## What the exercise asks
Could you set down exactly the lines of the data below, starting at the one that holds "(402, 358) = (210, 212): grey" and ending at the one that holds "(705, 162) = (827, 209): brown", both included, and only those?

## Data supplied
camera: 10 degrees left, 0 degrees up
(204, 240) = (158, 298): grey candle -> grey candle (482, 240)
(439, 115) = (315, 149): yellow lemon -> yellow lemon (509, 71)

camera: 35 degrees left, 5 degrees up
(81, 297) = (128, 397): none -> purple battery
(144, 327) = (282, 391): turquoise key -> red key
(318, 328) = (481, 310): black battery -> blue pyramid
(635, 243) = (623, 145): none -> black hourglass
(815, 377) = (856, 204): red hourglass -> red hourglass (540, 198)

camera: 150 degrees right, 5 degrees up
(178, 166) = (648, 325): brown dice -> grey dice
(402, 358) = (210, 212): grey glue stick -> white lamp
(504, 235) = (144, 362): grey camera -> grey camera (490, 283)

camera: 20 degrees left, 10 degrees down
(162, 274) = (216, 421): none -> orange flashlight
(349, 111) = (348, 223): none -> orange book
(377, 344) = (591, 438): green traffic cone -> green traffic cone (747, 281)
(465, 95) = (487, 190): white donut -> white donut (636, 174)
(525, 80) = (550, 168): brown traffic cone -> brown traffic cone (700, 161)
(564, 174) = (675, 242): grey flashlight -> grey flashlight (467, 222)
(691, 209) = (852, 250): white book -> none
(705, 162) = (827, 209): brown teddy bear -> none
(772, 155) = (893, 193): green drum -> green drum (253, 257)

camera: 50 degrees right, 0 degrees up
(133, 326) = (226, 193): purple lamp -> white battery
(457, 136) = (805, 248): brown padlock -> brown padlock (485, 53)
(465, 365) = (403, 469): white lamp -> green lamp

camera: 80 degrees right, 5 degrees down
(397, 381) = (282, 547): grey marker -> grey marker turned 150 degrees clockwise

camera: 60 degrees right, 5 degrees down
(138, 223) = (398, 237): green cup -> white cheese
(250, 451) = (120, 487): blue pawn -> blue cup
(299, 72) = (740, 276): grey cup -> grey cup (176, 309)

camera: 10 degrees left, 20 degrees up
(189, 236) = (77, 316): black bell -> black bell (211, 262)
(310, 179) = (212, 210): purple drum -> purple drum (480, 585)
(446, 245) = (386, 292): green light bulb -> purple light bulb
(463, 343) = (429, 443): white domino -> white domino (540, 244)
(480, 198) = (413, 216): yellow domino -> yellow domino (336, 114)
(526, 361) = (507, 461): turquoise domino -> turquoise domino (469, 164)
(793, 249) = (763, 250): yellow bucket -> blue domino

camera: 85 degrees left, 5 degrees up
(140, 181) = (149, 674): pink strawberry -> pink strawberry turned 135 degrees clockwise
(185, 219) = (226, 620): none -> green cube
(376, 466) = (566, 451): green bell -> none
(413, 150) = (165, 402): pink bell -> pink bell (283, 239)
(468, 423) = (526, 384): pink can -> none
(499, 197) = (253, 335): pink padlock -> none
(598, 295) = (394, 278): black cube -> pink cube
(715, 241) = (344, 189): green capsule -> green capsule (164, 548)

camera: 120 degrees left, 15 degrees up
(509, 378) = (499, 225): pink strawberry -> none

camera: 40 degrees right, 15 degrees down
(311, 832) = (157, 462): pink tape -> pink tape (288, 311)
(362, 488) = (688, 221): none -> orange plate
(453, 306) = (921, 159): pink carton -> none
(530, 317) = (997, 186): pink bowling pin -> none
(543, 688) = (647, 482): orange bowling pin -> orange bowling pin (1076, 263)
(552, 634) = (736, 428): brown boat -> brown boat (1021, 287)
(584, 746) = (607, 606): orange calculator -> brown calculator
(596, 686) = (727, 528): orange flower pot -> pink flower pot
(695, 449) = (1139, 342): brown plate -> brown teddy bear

## Solution below
(402, 358) = (210, 212): grey glue stick -> white lamp
(504, 235) = (144, 362): grey camera -> grey camera (490, 283)

camera: 20 degrees left, 10 degrees down
(162, 274) = (216, 421): none -> orange flashlight
(349, 111) = (348, 223): none -> orange book
(377, 344) = (591, 438): green traffic cone -> green traffic cone (747, 281)
(465, 95) = (487, 190): white donut -> white donut (636, 174)
(525, 80) = (550, 168): brown traffic cone -> brown traffic cone (700, 161)
(564, 174) = (675, 242): grey flashlight -> grey flashlight (467, 222)
(691, 209) = (852, 250): white book -> none
(705, 162) = (827, 209): brown teddy bear -> none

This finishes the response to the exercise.